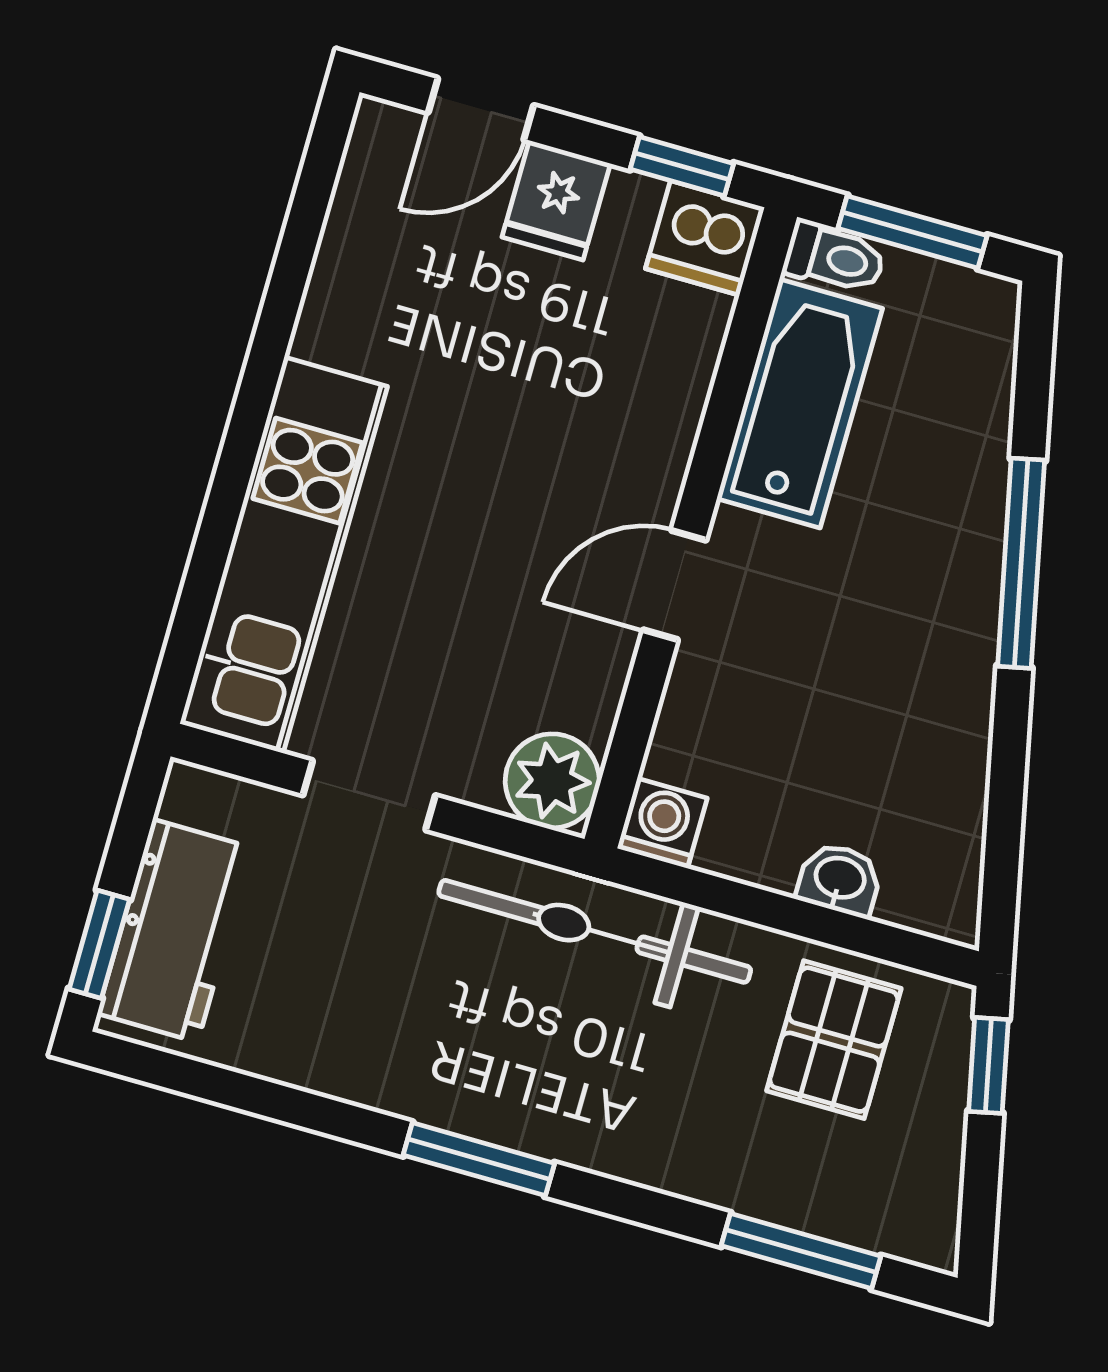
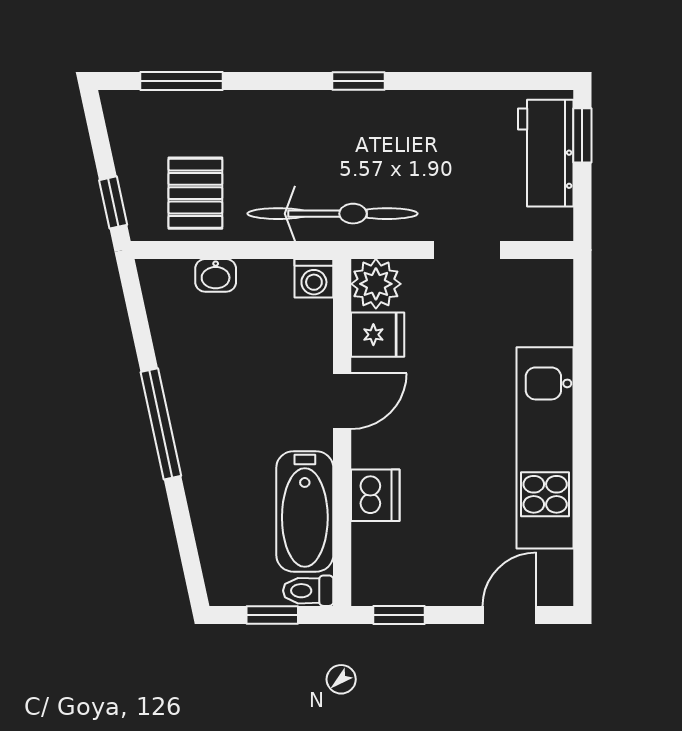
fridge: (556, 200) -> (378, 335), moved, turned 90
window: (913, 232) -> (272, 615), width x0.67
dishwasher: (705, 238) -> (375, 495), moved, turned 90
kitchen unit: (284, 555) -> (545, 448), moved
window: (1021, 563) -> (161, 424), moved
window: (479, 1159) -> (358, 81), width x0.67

> [WORK ITEM] Work out how many lines of the material above contain "moved", then write that number alone.

> [EXERCISE SOLUTION] 4